● **Data**:
○ ○ ○ ○ ○

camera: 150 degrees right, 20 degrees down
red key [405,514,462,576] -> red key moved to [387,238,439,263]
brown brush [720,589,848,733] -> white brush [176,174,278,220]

○ ○ ○ ○ ○

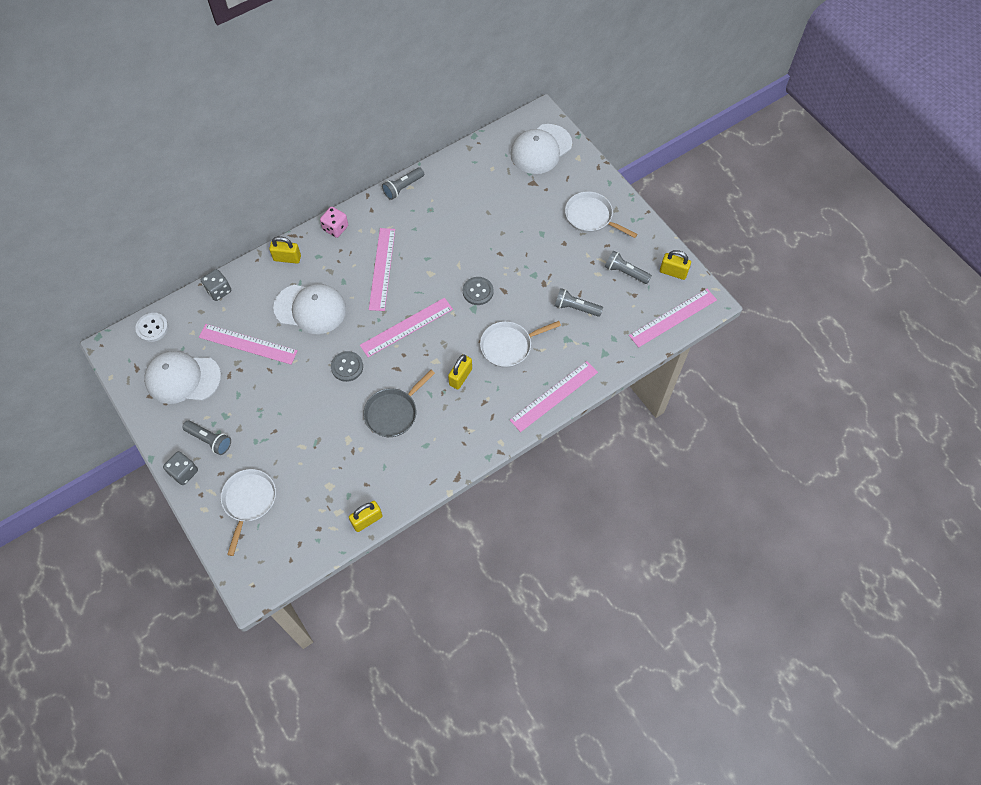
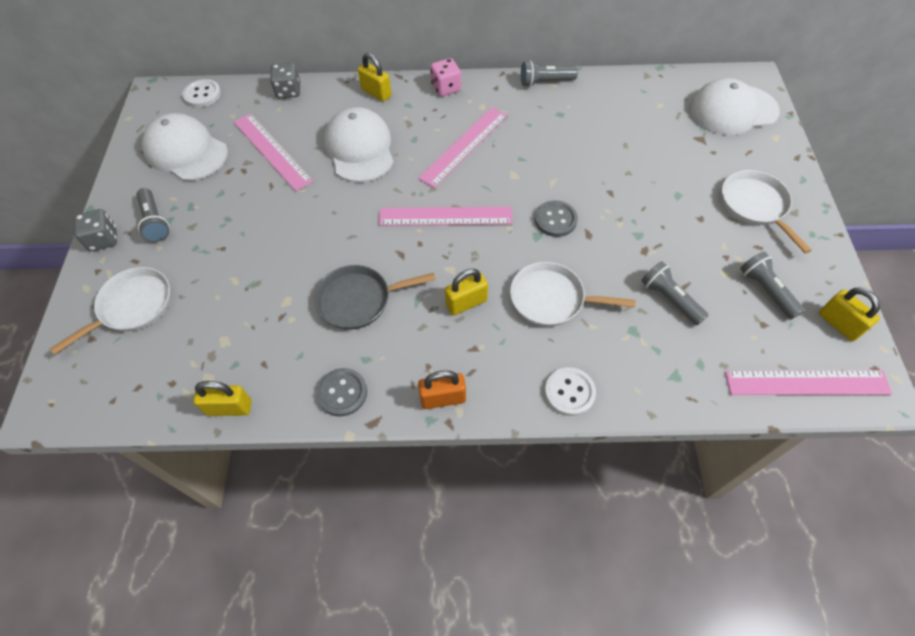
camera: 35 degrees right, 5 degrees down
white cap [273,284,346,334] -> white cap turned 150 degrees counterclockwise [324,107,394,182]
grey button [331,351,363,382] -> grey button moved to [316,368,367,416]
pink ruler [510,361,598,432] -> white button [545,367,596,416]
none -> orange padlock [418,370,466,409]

○ ○ ○ ○ ○

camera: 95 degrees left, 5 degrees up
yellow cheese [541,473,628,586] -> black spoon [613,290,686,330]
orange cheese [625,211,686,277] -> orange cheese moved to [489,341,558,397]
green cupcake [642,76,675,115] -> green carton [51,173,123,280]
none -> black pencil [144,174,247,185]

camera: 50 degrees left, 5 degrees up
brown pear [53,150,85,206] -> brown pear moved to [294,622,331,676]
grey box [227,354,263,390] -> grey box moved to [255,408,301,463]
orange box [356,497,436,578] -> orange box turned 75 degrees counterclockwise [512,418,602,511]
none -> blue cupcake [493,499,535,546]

○ ○ ○ ○ ○

● **What is required**:
Print, from the entries above, the line with "camera: 95 degrees left, 5 degrees up", the line with "none -> blue cupcake [493,499,535,546]" and all lines between them, exactly and with nothing else.

● **Exercise output**:
camera: 95 degrees left, 5 degrees up
yellow cheese [541,473,628,586] -> black spoon [613,290,686,330]
orange cheese [625,211,686,277] -> orange cheese moved to [489,341,558,397]
green cupcake [642,76,675,115] -> green carton [51,173,123,280]
none -> black pencil [144,174,247,185]

camera: 50 degrees left, 5 degrees up
brown pear [53,150,85,206] -> brown pear moved to [294,622,331,676]
grey box [227,354,263,390] -> grey box moved to [255,408,301,463]
orange box [356,497,436,578] -> orange box turned 75 degrees counterclockwise [512,418,602,511]
none -> blue cupcake [493,499,535,546]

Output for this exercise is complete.